▶ **Dataset extract**:
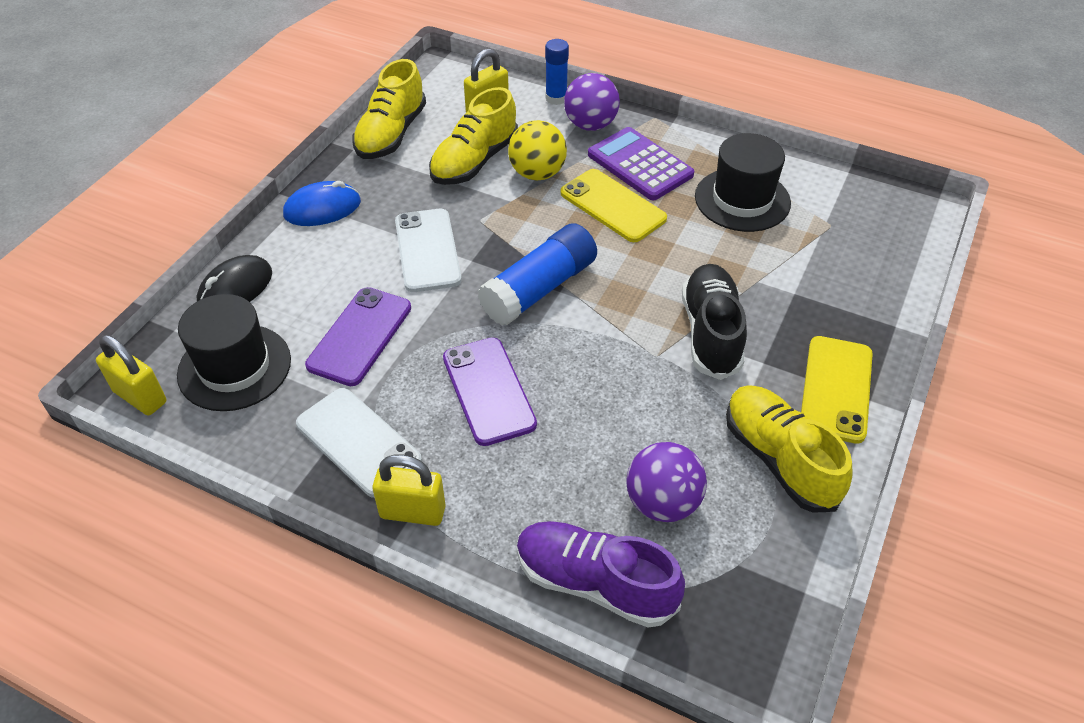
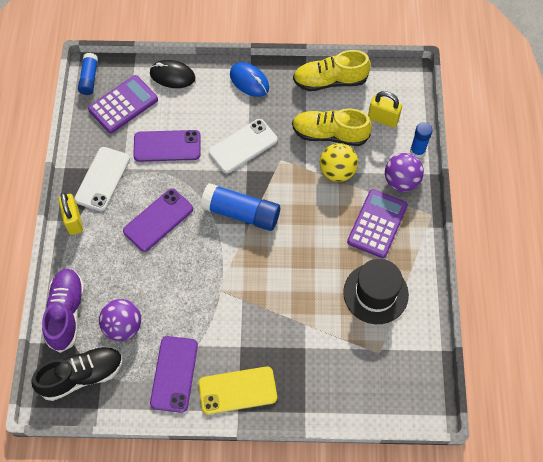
camera: 65 degrees right, 15 degrees up
(140, 397) = (89, 78): yellow padlock -> blue glue stick
(234, 367) = (123, 104): black hat -> purple calculator
(612, 206) = (330, 223): yellow phone -> none
(711, 333) = (250, 312): black shoe -> black shoe (82, 376)
(779, 459) = (174, 374): yellow shoe -> purple phone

▶ **Problem requirements**: Copy from the line with "(711, 333) = (250, 312): black" to the final line of the records, inclusive, and add nothing else.

▶ **Solution to this task**:
(711, 333) = (250, 312): black shoe -> black shoe (82, 376)
(779, 459) = (174, 374): yellow shoe -> purple phone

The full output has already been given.